▶ [EXERCISE]: In the entries below, find the line with "green line: moved" and the line with "pink ellipse: moved 1 px down". Return those two lines and all lines between them, exactly.

▶ [STORED DATA]:
= Beginning of Section =
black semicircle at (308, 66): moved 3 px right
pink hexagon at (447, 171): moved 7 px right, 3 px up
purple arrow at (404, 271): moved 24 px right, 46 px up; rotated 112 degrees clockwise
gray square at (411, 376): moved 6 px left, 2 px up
= End of Section =
= Beginning of Section =
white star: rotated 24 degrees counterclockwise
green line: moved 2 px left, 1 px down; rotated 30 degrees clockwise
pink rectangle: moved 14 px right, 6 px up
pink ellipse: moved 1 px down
= End of Section =
▶ [ANSWER TO THIS PROBLEM]:
green line: moved 2 px left, 1 px down; rotated 30 degrees clockwise
pink rectangle: moved 14 px right, 6 px up
pink ellipse: moved 1 px down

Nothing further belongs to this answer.